YOUR ASSIGNMENT:
The data below holds a line containing "brown plate I6:I7" and a line containing "none -> cyan brick A5:A7 level 1"; please quote exactly those two lines and every line between them, and nothing else.

EXTRACTED RECORDS:
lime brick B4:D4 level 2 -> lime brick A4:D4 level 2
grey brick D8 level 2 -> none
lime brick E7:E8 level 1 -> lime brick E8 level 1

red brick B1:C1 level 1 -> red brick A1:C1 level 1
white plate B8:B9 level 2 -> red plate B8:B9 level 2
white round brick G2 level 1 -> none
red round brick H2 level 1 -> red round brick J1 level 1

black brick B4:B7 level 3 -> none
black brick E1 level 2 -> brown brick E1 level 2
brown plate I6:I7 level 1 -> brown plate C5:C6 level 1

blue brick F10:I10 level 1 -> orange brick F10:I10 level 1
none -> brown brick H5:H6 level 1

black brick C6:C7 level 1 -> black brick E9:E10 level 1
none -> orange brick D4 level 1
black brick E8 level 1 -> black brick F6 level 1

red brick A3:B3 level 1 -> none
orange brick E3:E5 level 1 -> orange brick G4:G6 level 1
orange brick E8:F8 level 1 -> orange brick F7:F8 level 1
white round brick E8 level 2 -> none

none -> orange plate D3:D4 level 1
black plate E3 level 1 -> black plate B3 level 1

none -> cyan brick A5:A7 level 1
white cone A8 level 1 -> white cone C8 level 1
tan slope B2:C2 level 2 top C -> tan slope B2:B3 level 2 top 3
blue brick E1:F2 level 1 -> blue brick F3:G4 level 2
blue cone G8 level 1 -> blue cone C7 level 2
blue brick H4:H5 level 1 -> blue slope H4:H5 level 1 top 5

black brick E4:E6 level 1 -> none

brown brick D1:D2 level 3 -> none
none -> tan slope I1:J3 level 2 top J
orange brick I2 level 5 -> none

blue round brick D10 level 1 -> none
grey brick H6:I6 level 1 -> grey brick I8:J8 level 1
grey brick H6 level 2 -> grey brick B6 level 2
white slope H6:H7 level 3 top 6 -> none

RESULT OF THE TASK:
brown plate I6:I7 level 1 -> brown plate C5:C6 level 1

blue brick F10:I10 level 1 -> orange brick F10:I10 level 1
none -> brown brick H5:H6 level 1

black brick C6:C7 level 1 -> black brick E9:E10 level 1
none -> orange brick D4 level 1
black brick E8 level 1 -> black brick F6 level 1

red brick A3:B3 level 1 -> none
orange brick E3:E5 level 1 -> orange brick G4:G6 level 1
orange brick E8:F8 level 1 -> orange brick F7:F8 level 1
white round brick E8 level 2 -> none

none -> orange plate D3:D4 level 1
black plate E3 level 1 -> black plate B3 level 1

none -> cyan brick A5:A7 level 1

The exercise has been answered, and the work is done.